### [Problem]
Retype, without changes, every line from the line that contains "brown semicircle: (53, 22)" through the final line of the records. Exclude pictures.

Shape state transition data:
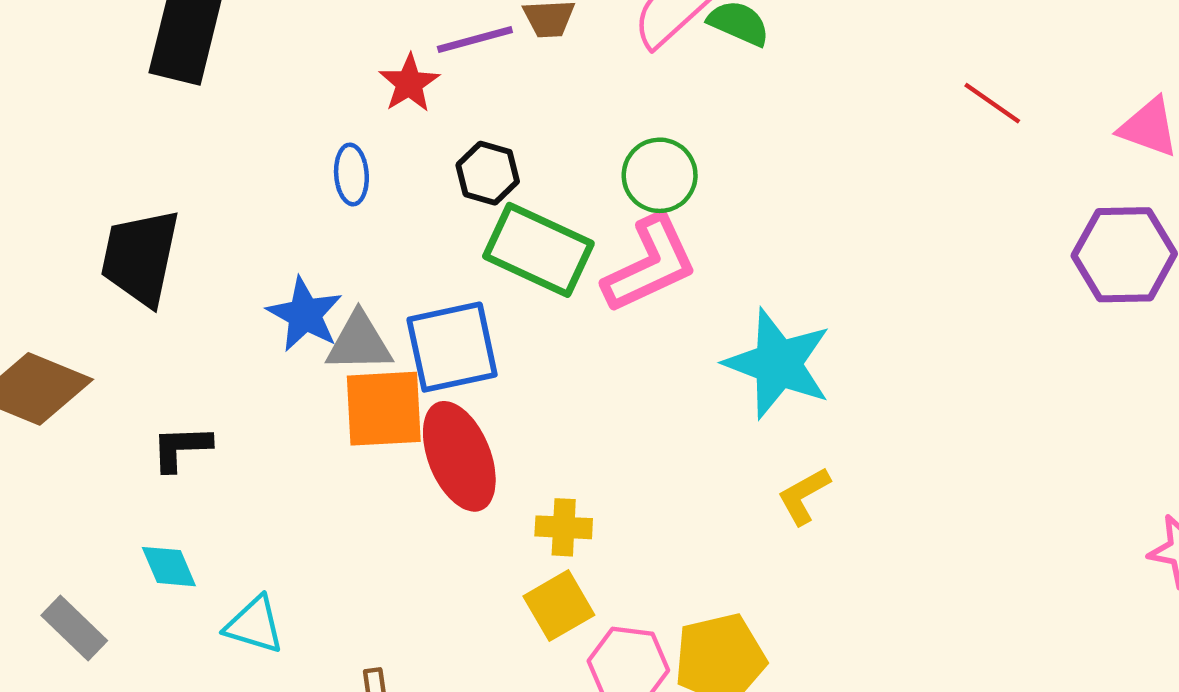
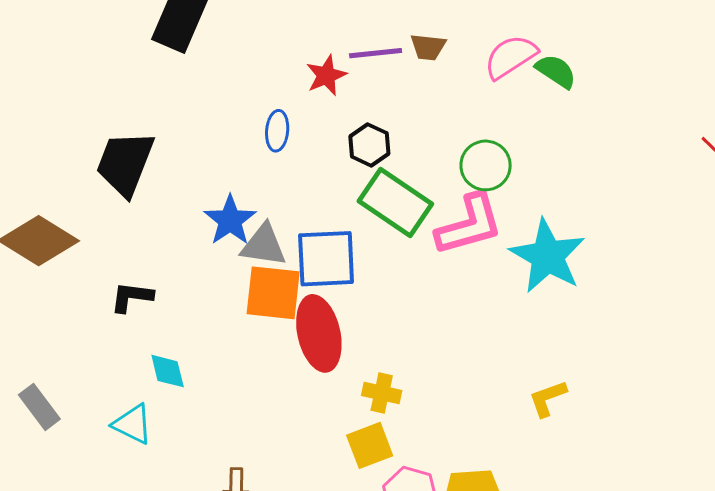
cyan star: (778, 364) -> (548, 256), moved
cyan diamond: (169, 567) -> (168, 371), moved
cyan triangle: (254, 625) -> (133, 424), moved

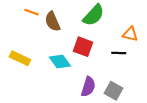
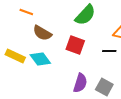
brown semicircle: (53, 22) -> (42, 33), moved, turned -36
cyan diamond: (60, 61) -> (40, 59), moved

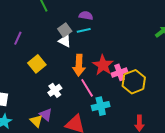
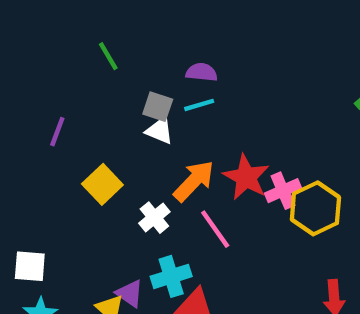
gray square: (65, 30) -> (158, 107), turned -32
orange arrow: (79, 65) -> (194, 181), turned -135
white cross: (55, 90) -> (154, 218), moved
cyan cross: (101, 106) -> (171, 276), moved

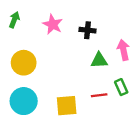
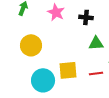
cyan circle: (24, 101) -> (43, 80), moved
yellow square: (67, 106) -> (68, 70), moved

### [Output]
brown semicircle: (53, 22) -> (42, 33), moved, turned -36
cyan diamond: (60, 61) -> (40, 59), moved

gray square: (65, 30) -> (158, 107), turned -32
orange arrow: (79, 65) -> (194, 181), turned -135
white cross: (55, 90) -> (154, 218), moved
cyan cross: (101, 106) -> (171, 276), moved

cyan circle: (24, 101) -> (43, 80), moved
yellow square: (67, 106) -> (68, 70), moved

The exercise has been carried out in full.